Records for processing —
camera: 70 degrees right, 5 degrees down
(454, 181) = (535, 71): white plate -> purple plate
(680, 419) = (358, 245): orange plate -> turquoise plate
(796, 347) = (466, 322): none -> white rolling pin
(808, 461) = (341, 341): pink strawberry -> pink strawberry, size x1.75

What is expected — Keeping each line intact, set down the entire listing once more.

Answer area —
camera: 70 degrees right, 5 degrees down
(454, 181) = (535, 71): white plate -> purple plate
(680, 419) = (358, 245): orange plate -> turquoise plate
(796, 347) = (466, 322): none -> white rolling pin
(808, 461) = (341, 341): pink strawberry -> pink strawberry, size x1.75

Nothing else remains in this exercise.